• **Record excerpts**:
==================================================
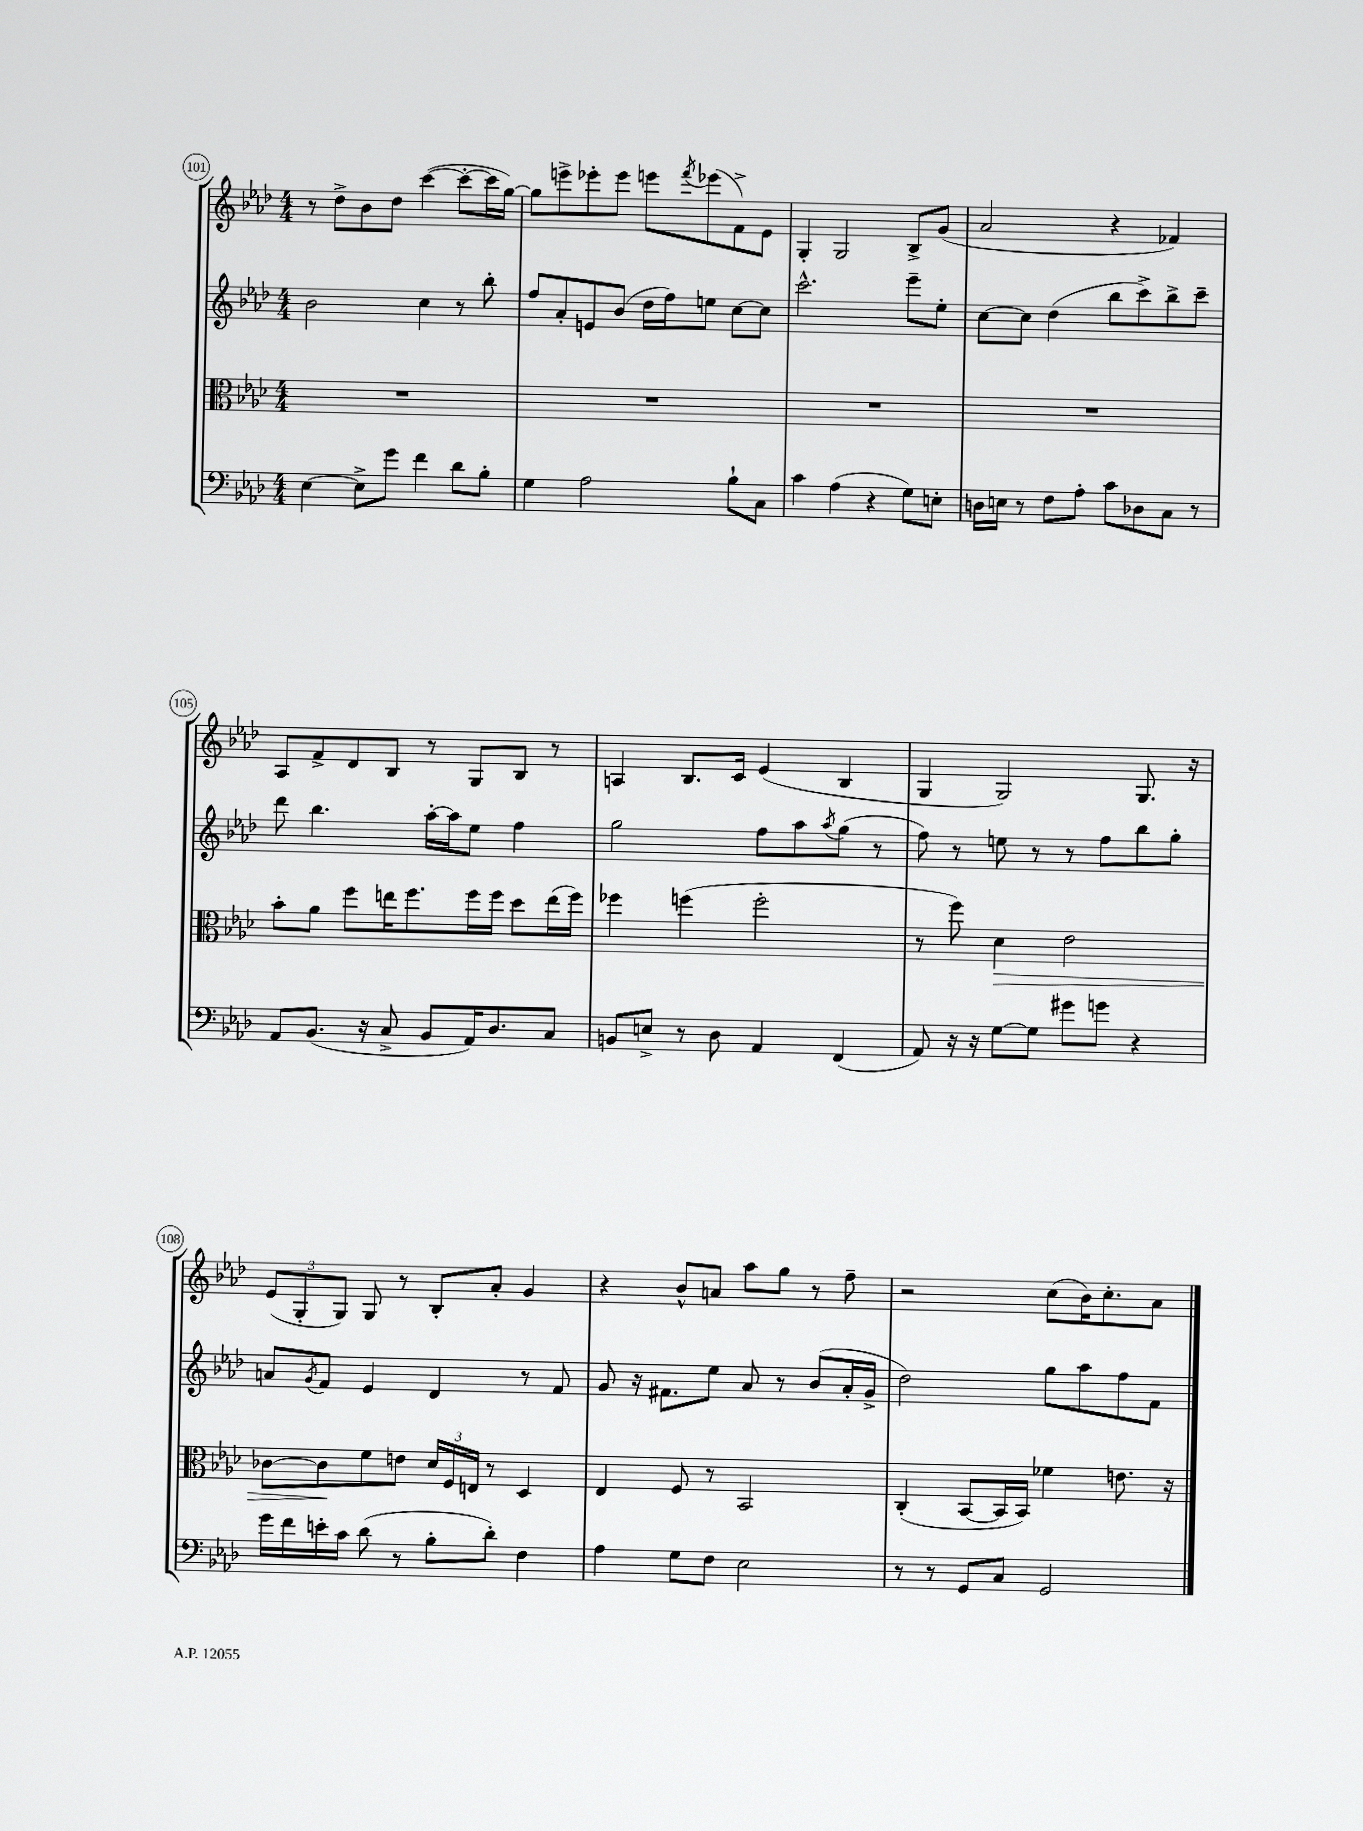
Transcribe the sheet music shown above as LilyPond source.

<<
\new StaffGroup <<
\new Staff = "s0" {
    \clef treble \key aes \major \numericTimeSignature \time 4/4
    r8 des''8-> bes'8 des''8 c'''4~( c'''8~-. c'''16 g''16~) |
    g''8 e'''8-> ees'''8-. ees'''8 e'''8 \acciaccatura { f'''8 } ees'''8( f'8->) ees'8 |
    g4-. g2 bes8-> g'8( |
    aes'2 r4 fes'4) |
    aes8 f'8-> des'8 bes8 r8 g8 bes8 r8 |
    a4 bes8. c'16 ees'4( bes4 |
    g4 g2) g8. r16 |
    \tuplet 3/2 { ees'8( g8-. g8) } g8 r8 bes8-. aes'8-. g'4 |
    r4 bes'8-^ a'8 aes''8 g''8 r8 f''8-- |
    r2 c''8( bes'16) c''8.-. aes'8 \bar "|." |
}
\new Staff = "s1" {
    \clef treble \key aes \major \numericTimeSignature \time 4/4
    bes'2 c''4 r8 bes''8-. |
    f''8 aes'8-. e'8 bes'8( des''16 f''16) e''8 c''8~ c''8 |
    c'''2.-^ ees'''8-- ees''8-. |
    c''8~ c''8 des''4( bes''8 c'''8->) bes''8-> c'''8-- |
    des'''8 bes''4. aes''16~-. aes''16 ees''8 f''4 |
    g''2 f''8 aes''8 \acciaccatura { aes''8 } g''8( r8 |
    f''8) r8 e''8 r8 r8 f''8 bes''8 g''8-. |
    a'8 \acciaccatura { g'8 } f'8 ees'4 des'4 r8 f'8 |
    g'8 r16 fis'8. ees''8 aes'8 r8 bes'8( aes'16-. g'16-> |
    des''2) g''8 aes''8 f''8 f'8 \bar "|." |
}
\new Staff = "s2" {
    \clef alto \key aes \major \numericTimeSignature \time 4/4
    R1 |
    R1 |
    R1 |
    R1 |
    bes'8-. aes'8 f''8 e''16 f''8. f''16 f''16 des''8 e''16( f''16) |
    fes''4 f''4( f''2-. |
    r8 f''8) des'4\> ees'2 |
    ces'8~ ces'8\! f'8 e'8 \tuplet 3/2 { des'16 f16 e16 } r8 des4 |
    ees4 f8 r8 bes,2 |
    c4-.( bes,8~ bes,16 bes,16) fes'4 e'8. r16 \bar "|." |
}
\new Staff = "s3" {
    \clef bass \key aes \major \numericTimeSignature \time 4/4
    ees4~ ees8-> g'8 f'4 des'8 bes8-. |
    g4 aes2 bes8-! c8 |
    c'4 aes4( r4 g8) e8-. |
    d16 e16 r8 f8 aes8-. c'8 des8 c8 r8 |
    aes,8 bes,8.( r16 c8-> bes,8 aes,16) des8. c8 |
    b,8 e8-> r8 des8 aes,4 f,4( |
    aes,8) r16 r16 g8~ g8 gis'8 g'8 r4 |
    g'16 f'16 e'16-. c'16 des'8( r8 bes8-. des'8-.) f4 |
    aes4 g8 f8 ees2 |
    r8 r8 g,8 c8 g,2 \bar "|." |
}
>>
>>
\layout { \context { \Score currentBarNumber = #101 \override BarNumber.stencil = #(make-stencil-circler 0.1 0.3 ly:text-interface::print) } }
==================================================
• **Directions for this task**: Which lines in the rows above contain the word "major"? Copy each of them in full.

• **Completed task**:
    \clef treble \key aes \major \numericTimeSignature \time 4/4
    \clef treble \key aes \major \numericTimeSignature \time 4/4
    \clef alto \key aes \major \numericTimeSignature \time 4/4
    \clef bass \key aes \major \numericTimeSignature \time 4/4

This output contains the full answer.